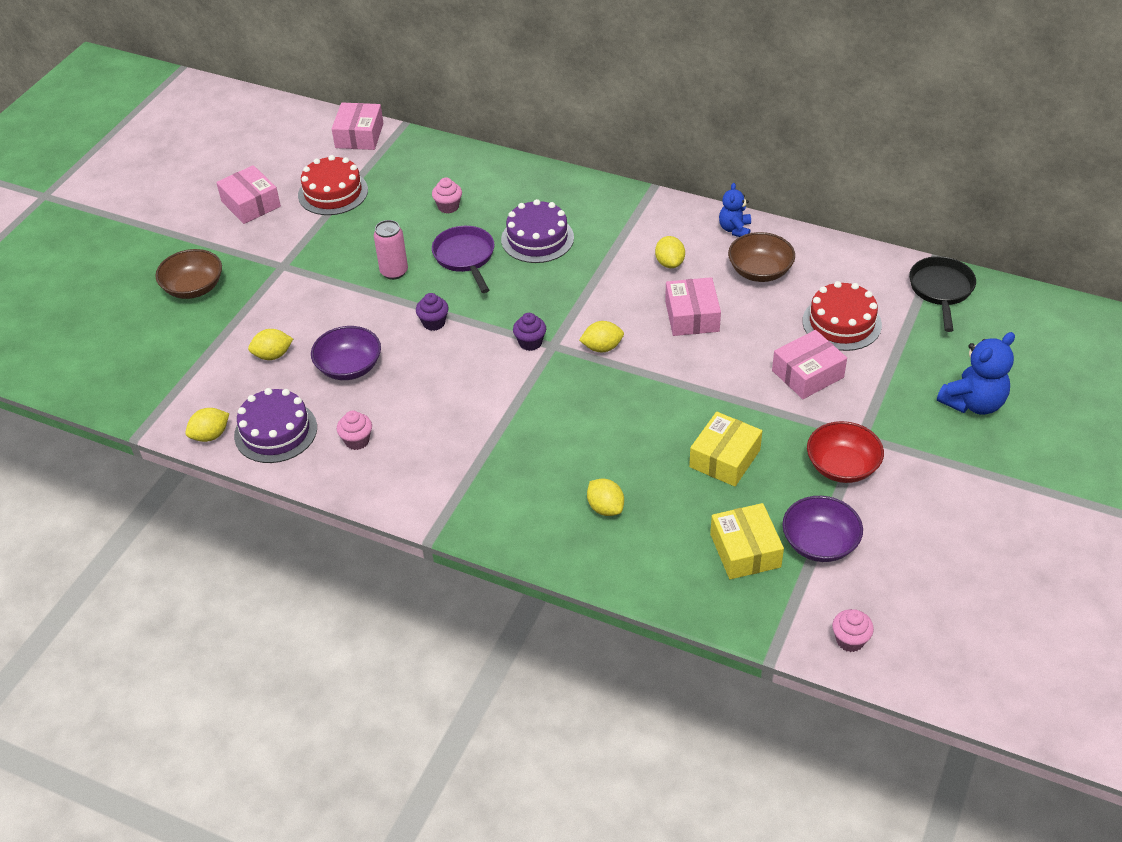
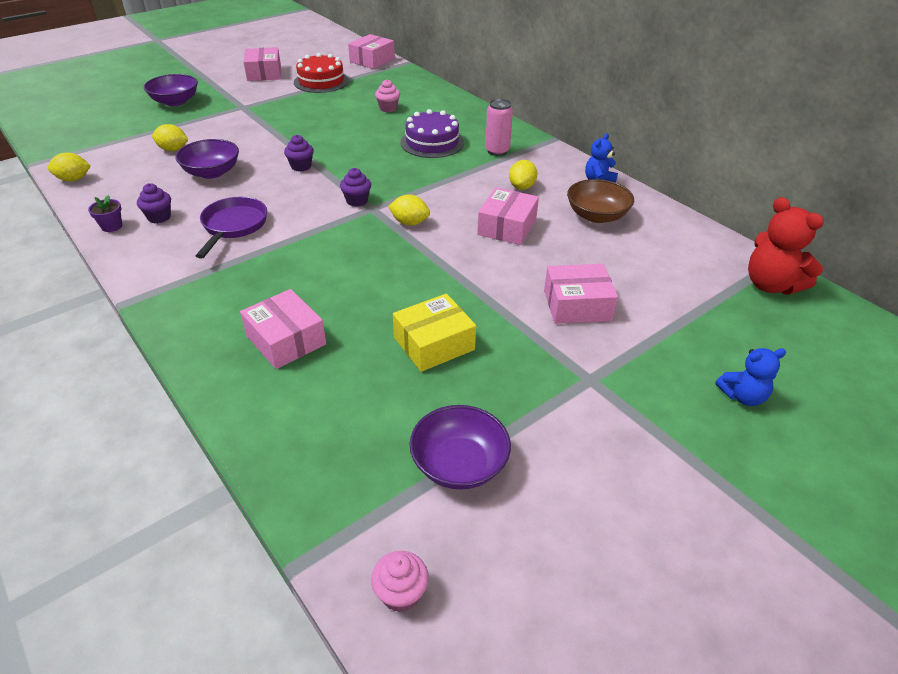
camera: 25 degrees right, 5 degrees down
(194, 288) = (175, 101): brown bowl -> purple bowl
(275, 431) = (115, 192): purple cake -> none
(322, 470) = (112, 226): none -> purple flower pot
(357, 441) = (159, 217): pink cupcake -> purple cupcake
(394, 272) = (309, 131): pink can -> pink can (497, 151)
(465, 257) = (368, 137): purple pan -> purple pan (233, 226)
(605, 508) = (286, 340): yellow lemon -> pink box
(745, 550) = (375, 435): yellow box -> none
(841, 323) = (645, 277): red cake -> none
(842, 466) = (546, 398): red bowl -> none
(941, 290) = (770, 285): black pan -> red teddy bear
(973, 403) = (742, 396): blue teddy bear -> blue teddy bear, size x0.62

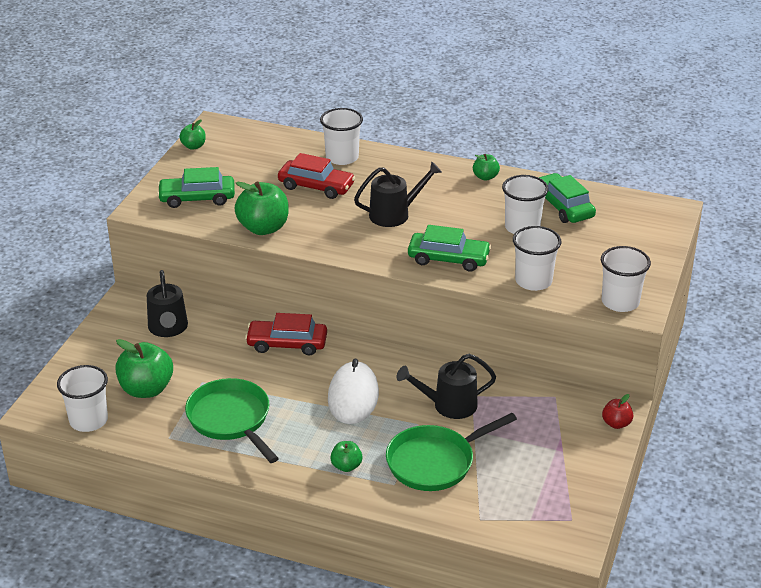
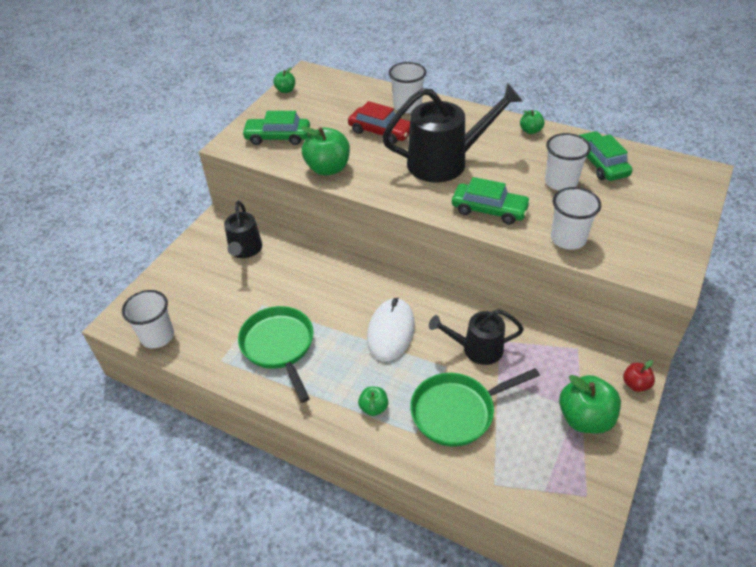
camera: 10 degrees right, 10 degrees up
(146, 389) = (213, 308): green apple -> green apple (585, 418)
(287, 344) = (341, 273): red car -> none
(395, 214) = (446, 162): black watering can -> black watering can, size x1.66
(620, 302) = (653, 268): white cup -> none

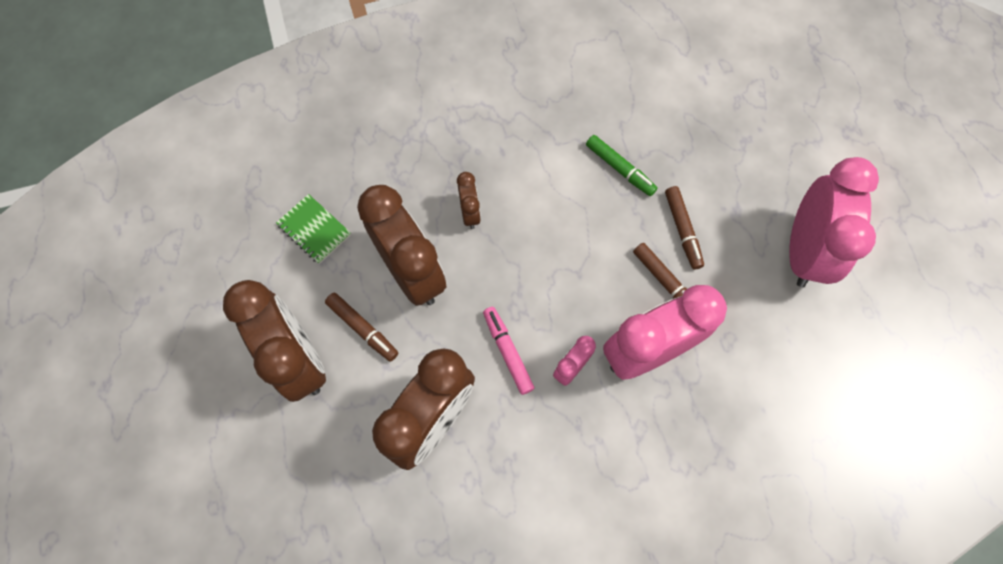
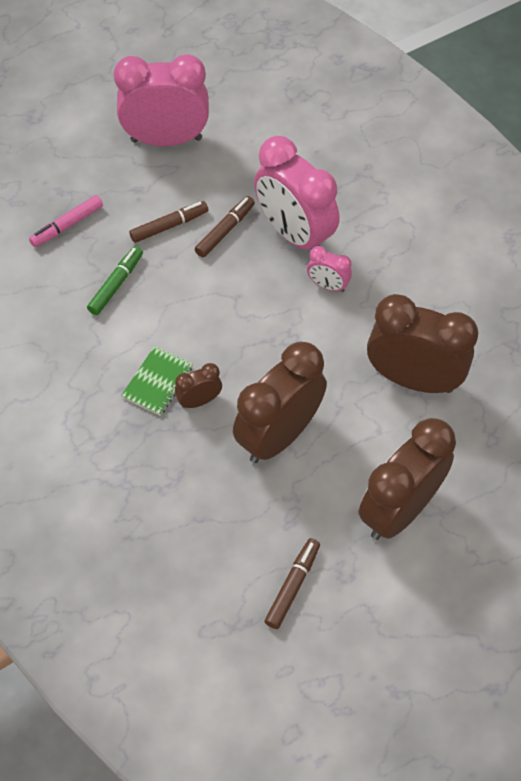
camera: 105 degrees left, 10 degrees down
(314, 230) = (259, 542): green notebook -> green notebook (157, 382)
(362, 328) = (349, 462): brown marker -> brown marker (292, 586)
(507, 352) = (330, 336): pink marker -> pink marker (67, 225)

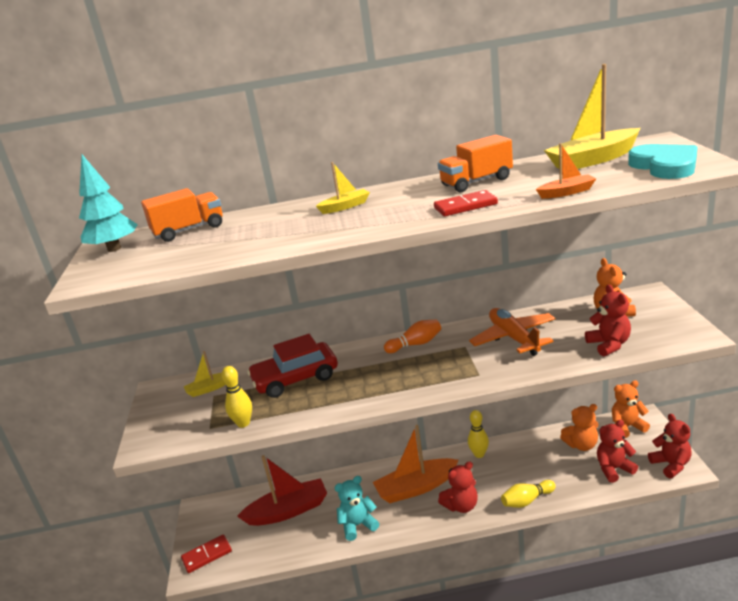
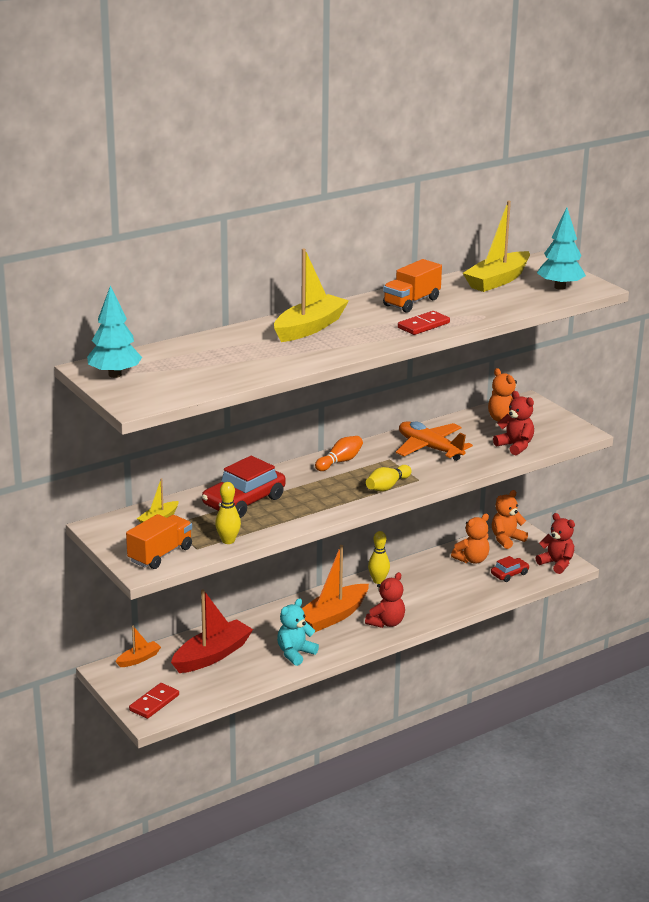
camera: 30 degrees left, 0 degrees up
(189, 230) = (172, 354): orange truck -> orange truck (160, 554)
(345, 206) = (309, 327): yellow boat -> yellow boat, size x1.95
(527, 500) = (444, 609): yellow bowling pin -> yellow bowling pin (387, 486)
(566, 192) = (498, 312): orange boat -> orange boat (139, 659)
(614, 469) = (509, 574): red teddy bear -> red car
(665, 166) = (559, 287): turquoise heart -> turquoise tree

= = = =

**Requirement:** Please give, as a bare number, how many lines in the listing above contain "teddy".

**Answer to this problem:** 3